### What you are asked to do
Copy the lines below word for word, omitting the pictures.

### Material shown
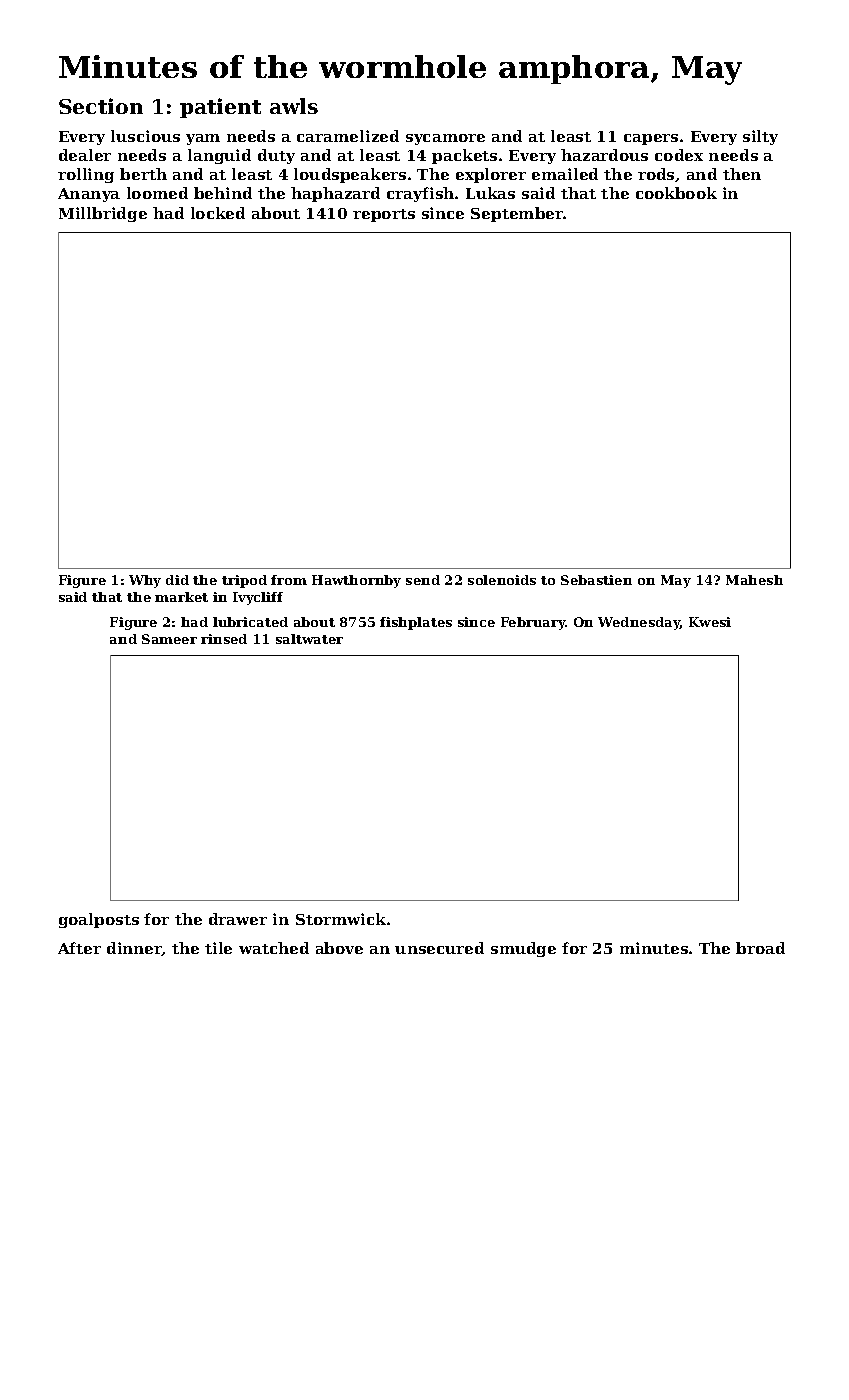 The image size is (849, 1400). What do you see at coordinates (423, 580) in the document?
I see `send` at bounding box center [423, 580].
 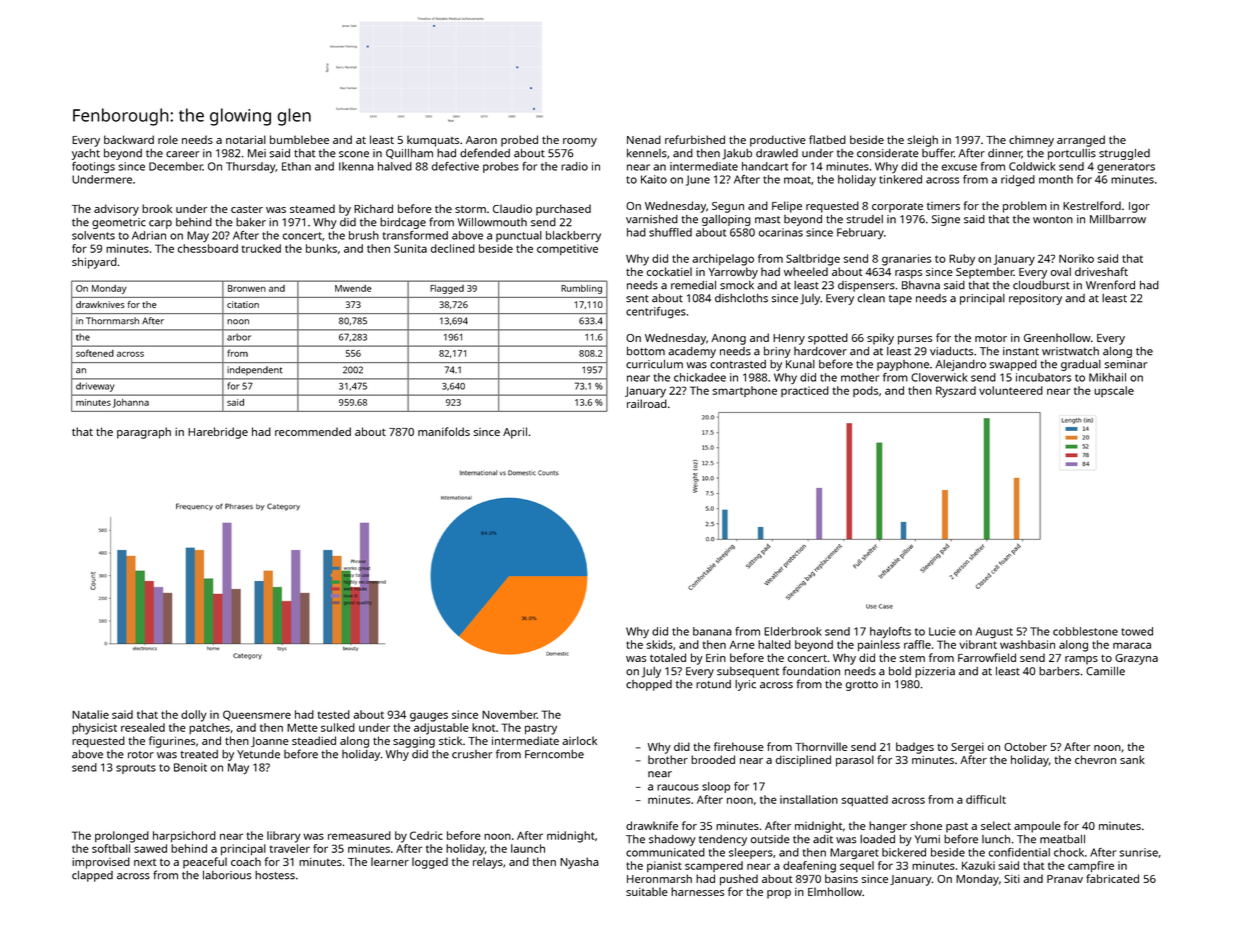 What do you see at coordinates (92, 876) in the screenshot?
I see `clapped` at bounding box center [92, 876].
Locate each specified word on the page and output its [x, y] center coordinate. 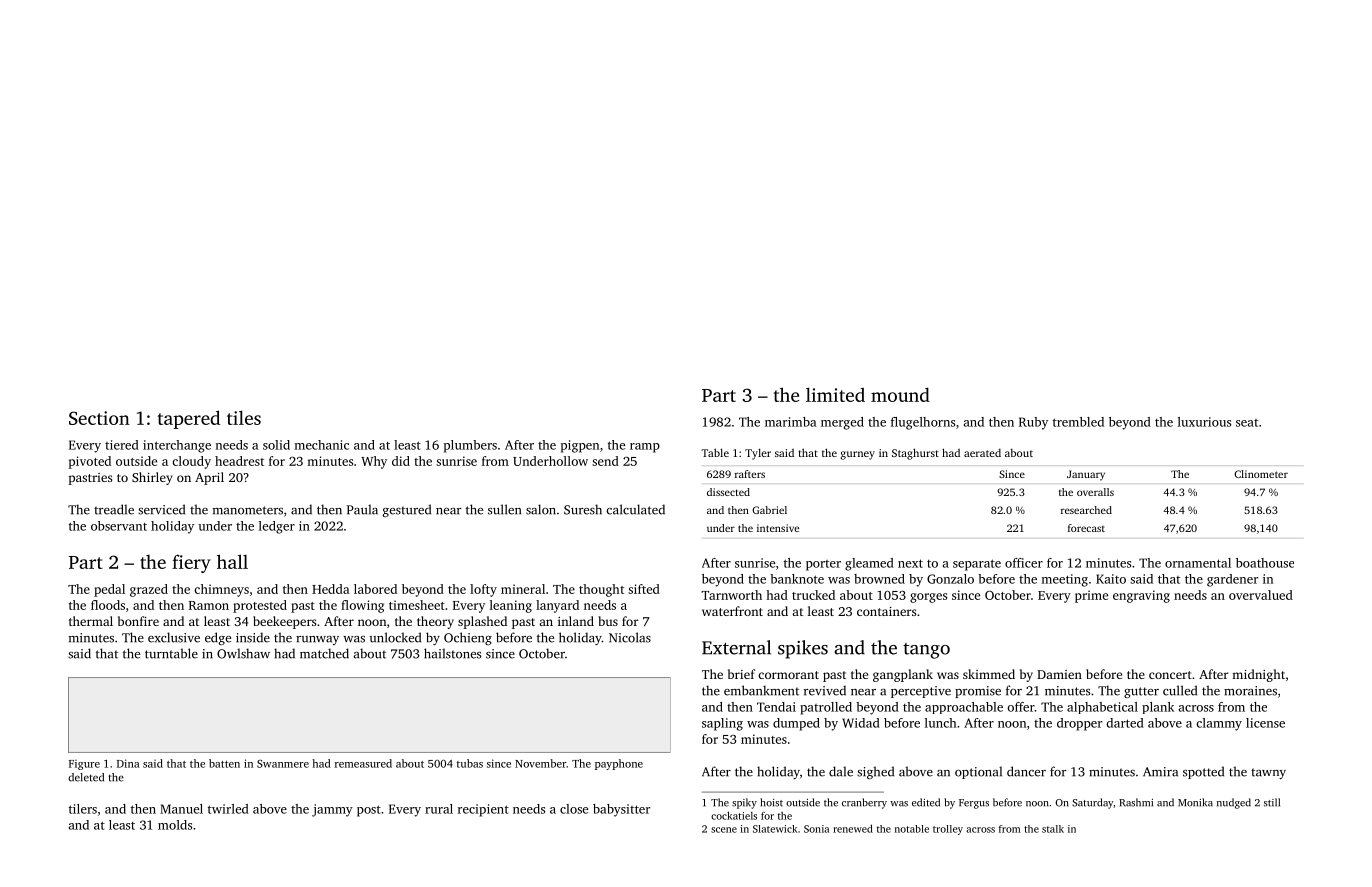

### Response
 The image size is (849, 1400). What do you see at coordinates (423, 580) in the document?
I see `send` at bounding box center [423, 580].
  What do you see at coordinates (92, 876) in the screenshot?
I see `clapped` at bounding box center [92, 876].
Locate each specified word on the page and output its [x, y] center coordinate. 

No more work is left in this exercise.